The problem: Where a line holds the word "blue", copy it from the records.

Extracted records
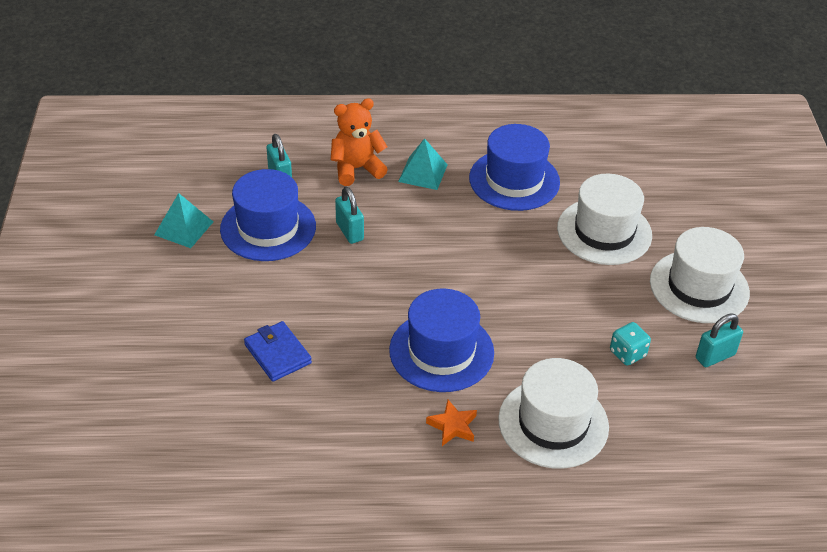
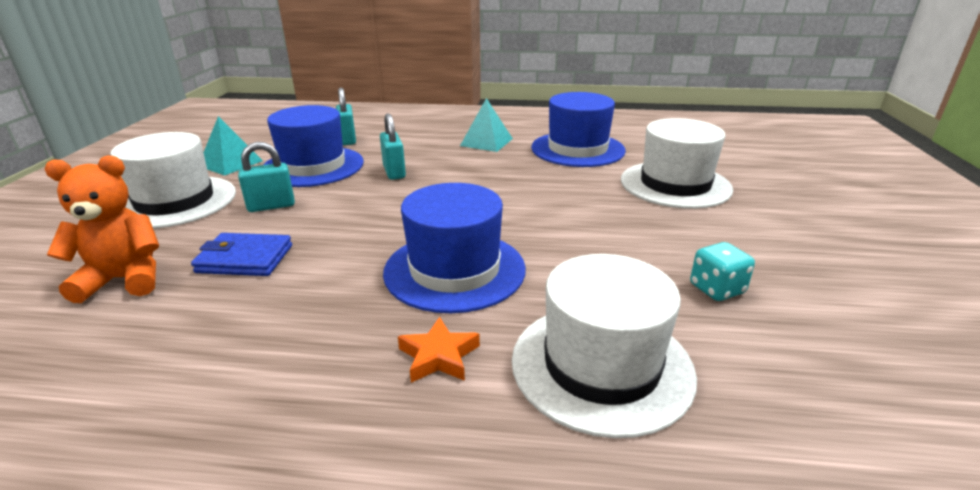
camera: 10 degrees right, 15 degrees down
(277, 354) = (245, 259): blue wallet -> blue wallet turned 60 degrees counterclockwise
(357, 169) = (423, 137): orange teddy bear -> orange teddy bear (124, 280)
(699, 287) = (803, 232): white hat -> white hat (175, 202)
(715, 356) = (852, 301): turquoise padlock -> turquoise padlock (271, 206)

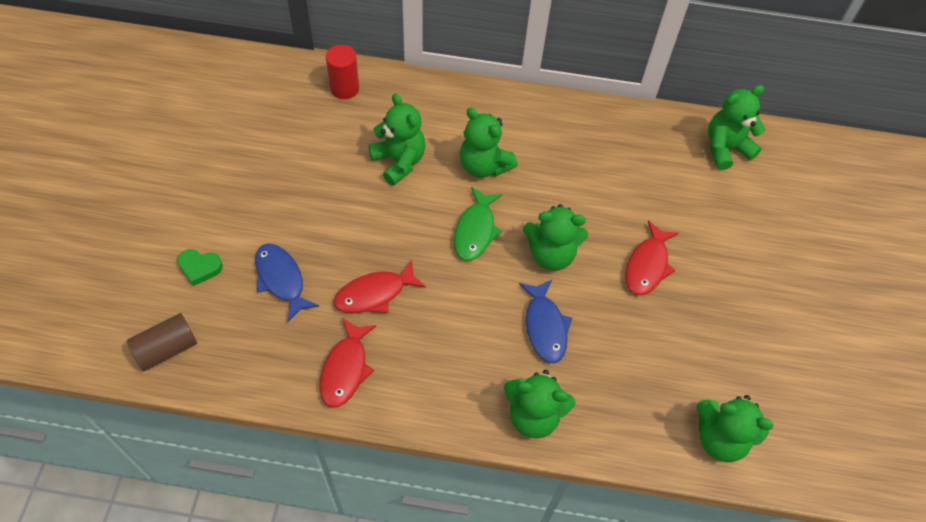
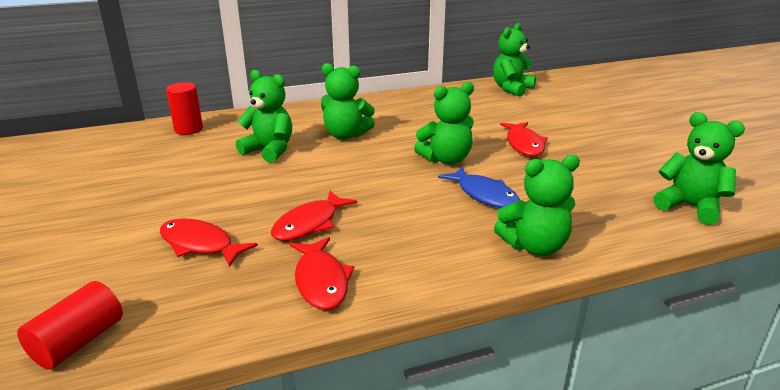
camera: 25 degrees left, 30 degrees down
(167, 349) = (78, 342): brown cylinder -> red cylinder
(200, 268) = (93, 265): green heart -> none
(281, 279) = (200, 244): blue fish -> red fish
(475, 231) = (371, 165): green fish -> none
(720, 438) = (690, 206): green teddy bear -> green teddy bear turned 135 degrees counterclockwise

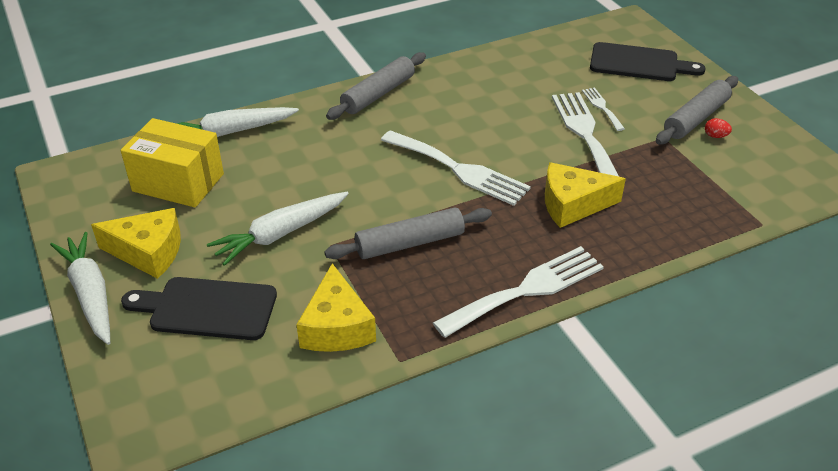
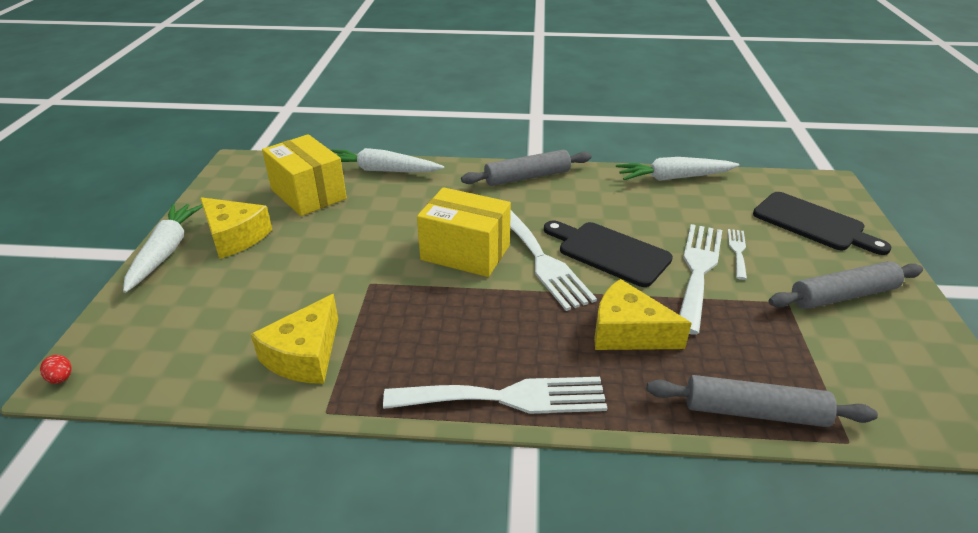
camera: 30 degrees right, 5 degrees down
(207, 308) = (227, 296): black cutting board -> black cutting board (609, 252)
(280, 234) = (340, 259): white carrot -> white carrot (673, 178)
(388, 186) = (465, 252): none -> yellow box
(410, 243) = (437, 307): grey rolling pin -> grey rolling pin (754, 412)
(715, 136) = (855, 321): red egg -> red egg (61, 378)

Result for this exercise:
(277, 354) = (245, 259): blue wallet -> blue wallet turned 60 degrees counterclockwise
(281, 279) = (200, 244): blue fish -> red fish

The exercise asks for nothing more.